_Try it_
The response should be an exact transcription of the data below, free of images.

_Saved data entries_
----

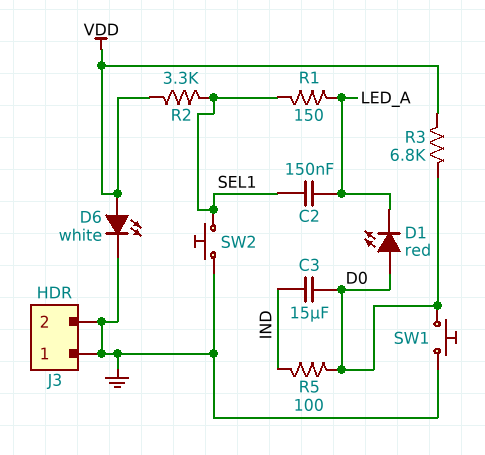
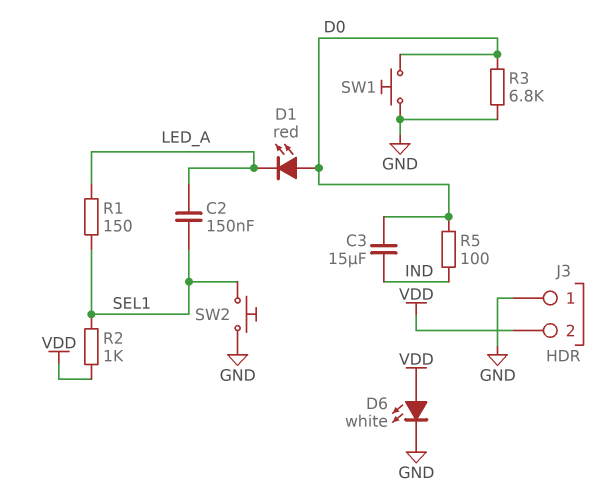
J3 pin 2: GND -> VDD
R2: 3.3k (SEL1, VDD) -> 1k (SEL1, VDD)
R3: 6.8k (D0, VDD) -> 6.8k (D0, GND)

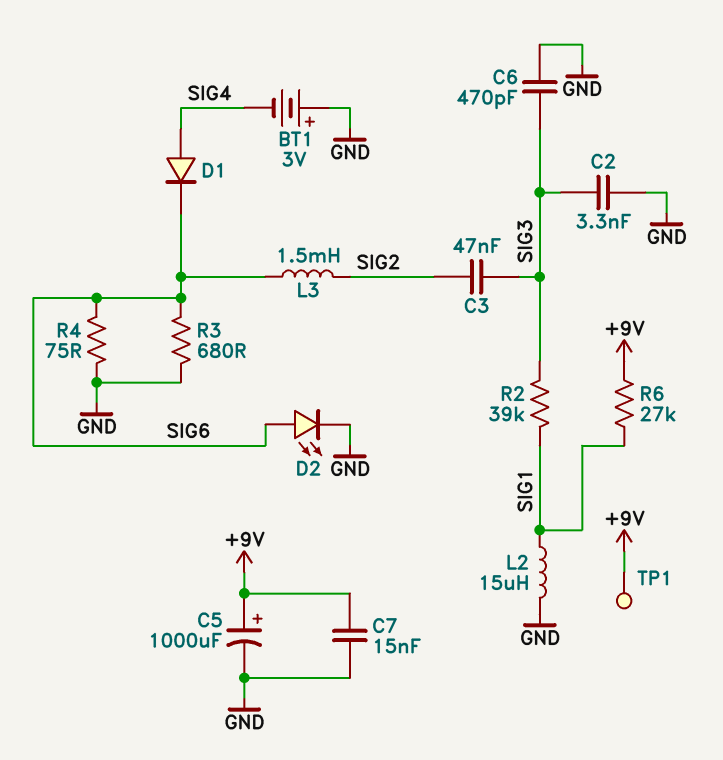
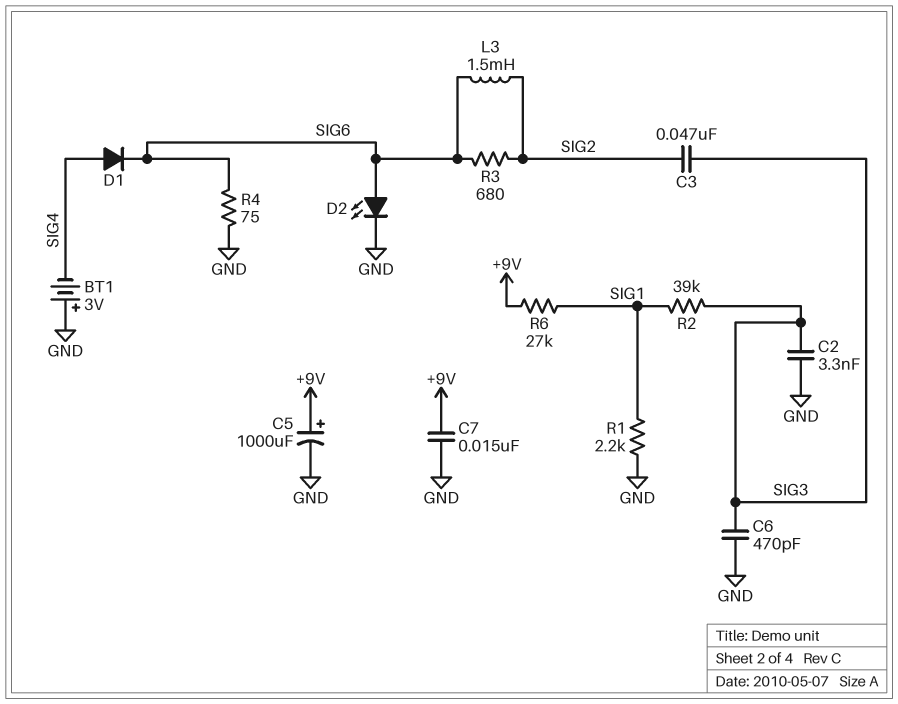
L2: 15uH (GND, SIG1) -> none
R1: none -> 2.2k (GND, SIG1)
R3: 680 (GND, SIG6) -> 680 (SIG2, SIG6)
TP1: test point (+9V) -> none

----

_Answer area_
J3 pin 2: GND -> VDD
R2: 3.3k (SEL1, VDD) -> 1k (SEL1, VDD)
R3: 6.8k (D0, VDD) -> 6.8k (D0, GND)

L2: 15uH (GND, SIG1) -> none
R1: none -> 2.2k (GND, SIG1)
R3: 680 (GND, SIG6) -> 680 (SIG2, SIG6)
TP1: test point (+9V) -> none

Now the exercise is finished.